◆ Directions ◆
Could you set down the lines below, from the one containing "List objects with" through the final line, exactly as written?

━━━ Dataset extract

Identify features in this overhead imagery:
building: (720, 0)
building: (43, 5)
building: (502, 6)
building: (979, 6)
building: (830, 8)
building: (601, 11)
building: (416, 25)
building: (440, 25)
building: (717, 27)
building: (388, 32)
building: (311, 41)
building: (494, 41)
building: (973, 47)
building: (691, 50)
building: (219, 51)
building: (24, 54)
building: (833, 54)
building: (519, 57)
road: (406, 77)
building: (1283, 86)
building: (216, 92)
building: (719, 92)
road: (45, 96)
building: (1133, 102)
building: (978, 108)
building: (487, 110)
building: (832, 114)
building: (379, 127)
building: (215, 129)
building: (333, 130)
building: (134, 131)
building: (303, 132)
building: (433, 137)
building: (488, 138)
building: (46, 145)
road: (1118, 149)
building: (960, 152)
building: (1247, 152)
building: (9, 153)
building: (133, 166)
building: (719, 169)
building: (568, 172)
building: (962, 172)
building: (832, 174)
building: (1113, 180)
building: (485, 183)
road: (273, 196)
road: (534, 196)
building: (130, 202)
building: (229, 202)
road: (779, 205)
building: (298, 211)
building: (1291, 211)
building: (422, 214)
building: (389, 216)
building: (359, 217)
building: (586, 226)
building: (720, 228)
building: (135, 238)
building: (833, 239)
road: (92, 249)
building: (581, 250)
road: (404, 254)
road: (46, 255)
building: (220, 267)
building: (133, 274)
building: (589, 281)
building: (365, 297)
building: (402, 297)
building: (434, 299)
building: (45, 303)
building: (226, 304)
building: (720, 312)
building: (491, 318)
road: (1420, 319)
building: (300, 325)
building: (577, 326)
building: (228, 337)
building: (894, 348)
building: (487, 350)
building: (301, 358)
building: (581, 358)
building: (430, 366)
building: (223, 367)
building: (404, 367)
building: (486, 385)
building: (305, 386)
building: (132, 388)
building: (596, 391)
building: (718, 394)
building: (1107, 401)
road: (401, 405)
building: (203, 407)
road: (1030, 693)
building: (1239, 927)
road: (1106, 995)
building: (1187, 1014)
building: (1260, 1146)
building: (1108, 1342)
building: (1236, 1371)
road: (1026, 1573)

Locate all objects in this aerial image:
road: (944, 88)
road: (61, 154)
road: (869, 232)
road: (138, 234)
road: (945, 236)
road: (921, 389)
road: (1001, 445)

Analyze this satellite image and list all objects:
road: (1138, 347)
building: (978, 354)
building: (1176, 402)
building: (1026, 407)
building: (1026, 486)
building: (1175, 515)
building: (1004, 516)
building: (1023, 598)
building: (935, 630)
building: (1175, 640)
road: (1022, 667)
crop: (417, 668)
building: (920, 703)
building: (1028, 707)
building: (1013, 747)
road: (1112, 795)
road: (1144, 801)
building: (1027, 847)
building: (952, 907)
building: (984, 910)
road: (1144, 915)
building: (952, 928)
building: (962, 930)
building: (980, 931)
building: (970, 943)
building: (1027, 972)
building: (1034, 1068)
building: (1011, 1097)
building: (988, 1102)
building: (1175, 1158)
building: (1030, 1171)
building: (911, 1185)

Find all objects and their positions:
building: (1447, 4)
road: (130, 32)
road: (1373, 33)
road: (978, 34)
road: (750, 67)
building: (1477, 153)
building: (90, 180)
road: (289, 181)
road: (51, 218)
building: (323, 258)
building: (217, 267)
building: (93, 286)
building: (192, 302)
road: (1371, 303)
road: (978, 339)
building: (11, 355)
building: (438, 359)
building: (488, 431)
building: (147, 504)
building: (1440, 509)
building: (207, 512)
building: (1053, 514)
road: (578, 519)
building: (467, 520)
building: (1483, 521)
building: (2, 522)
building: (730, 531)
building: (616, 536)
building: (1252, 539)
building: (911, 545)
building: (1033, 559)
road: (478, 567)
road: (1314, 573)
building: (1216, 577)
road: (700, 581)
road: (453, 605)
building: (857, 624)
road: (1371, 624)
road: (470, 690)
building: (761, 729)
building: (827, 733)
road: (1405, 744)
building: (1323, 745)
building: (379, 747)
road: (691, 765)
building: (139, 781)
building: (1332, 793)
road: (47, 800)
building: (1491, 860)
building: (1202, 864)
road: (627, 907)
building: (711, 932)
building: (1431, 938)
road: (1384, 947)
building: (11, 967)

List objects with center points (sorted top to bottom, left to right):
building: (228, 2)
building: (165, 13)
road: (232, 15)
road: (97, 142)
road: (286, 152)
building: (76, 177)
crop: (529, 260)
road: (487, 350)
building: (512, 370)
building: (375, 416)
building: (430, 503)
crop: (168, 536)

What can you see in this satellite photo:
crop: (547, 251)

━━━━━━

◆ Task output ◆
List objects with center points (sorted top to bottom, left to right):
building: (228, 2)
building: (165, 13)
road: (232, 15)
road: (97, 142)
road: (286, 152)
building: (76, 177)
crop: (529, 260)
road: (487, 350)
building: (512, 370)
building: (375, 416)
building: (430, 503)
crop: (168, 536)

What can you see in this satellite photo:
crop: (547, 251)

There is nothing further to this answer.